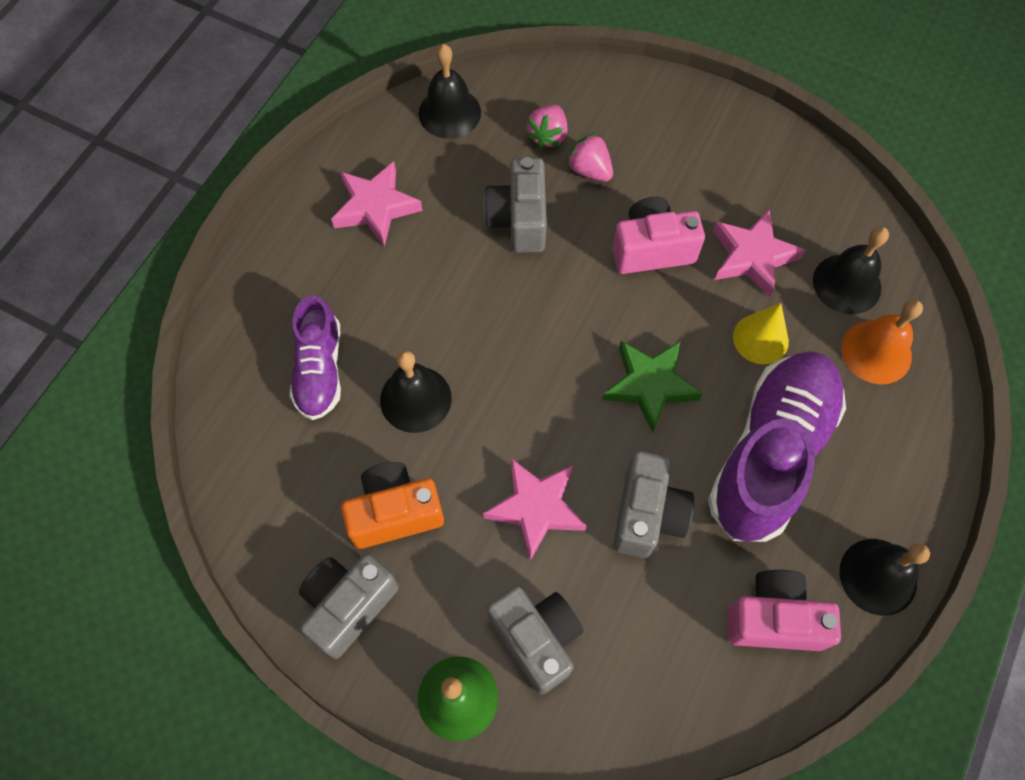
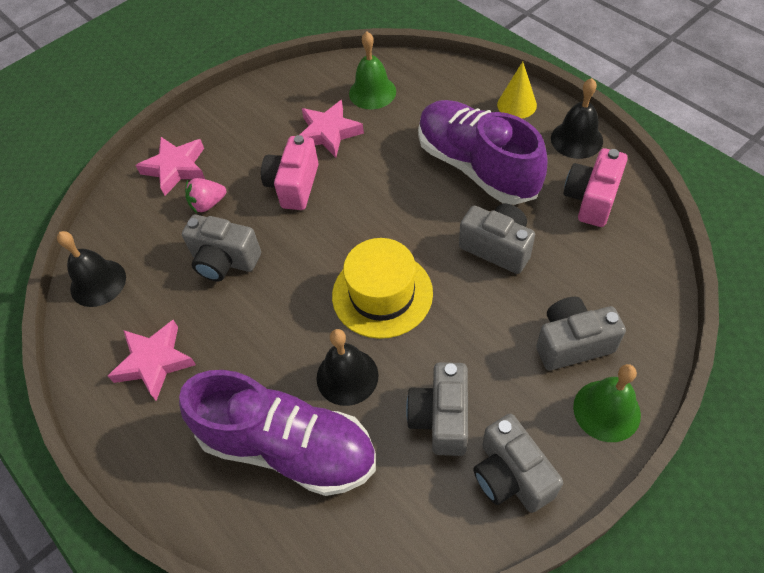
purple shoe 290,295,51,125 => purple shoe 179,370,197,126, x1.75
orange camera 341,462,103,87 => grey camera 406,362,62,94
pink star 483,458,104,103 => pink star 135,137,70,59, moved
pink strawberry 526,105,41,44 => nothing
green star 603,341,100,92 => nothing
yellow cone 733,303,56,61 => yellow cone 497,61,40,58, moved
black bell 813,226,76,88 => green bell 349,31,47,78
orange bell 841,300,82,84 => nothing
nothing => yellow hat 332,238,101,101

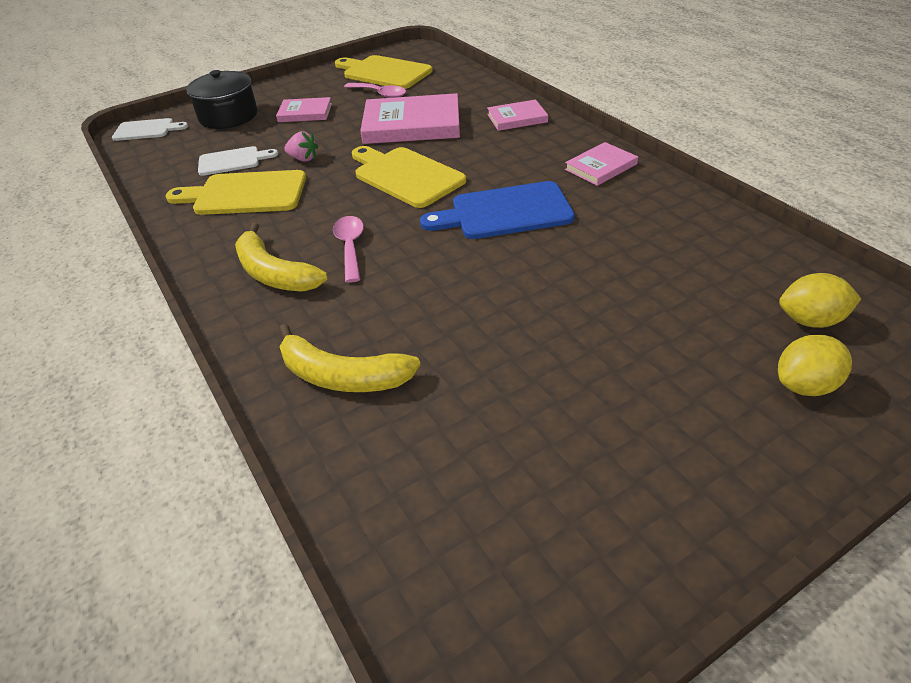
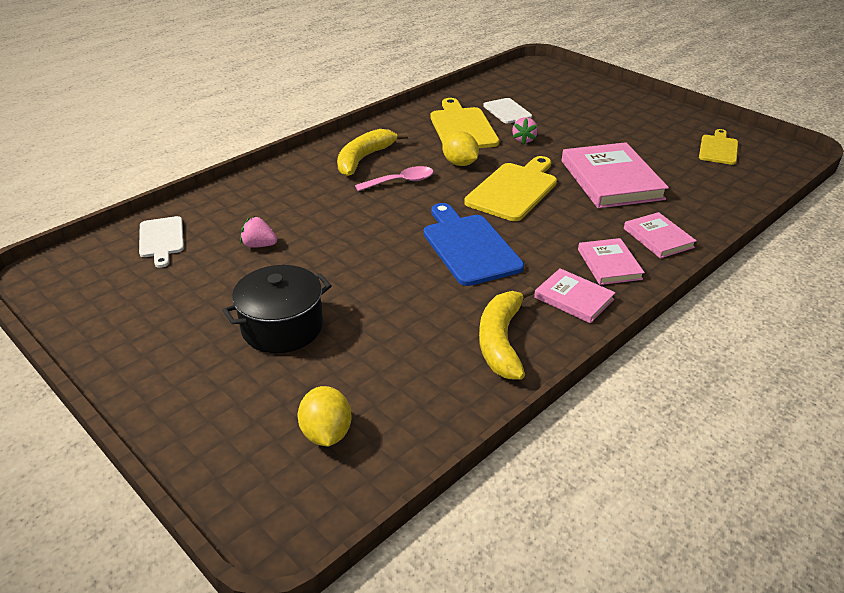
white cutting board 112,118,76,23 => white cutting board 139,216,45,52, moved
black pot 186,70,71,59 => black pot 222,265,110,88, moved
pink book 276,97,56,25 => pink book 578,238,67,47, moved
yellow banana 279,324,142,68 => yellow banana 479,287,56,92, moved
yellow cutting board 335,55,98,34 => yellow cutting board 699,129,39,36, x0.62
pink spoon 344,83,62,15 => nothing
yellow lemon 778,335,74,61 => yellow lemon 442,131,37,35, moved
nothing => pink strawberry 240,216,37,32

= = = = =

# What to do
All entries above must be duplicated exactly; please omit any picture they hold.

# Answer for this exercise
purple shoe 290,295,51,125 => purple shoe 179,370,197,126, x1.75
orange camera 341,462,103,87 => grey camera 406,362,62,94
pink star 483,458,104,103 => pink star 135,137,70,59, moved
pink strawberry 526,105,41,44 => nothing
green star 603,341,100,92 => nothing
yellow cone 733,303,56,61 => yellow cone 497,61,40,58, moved
black bell 813,226,76,88 => green bell 349,31,47,78
orange bell 841,300,82,84 => nothing
nothing => yellow hat 332,238,101,101

white cutting board 112,118,76,23 => white cutting board 139,216,45,52, moved
black pot 186,70,71,59 => black pot 222,265,110,88, moved
pink book 276,97,56,25 => pink book 578,238,67,47, moved
yellow banana 279,324,142,68 => yellow banana 479,287,56,92, moved
yellow cutting board 335,55,98,34 => yellow cutting board 699,129,39,36, x0.62
pink spoon 344,83,62,15 => nothing
yellow lemon 778,335,74,61 => yellow lemon 442,131,37,35, moved
nothing => pink strawberry 240,216,37,32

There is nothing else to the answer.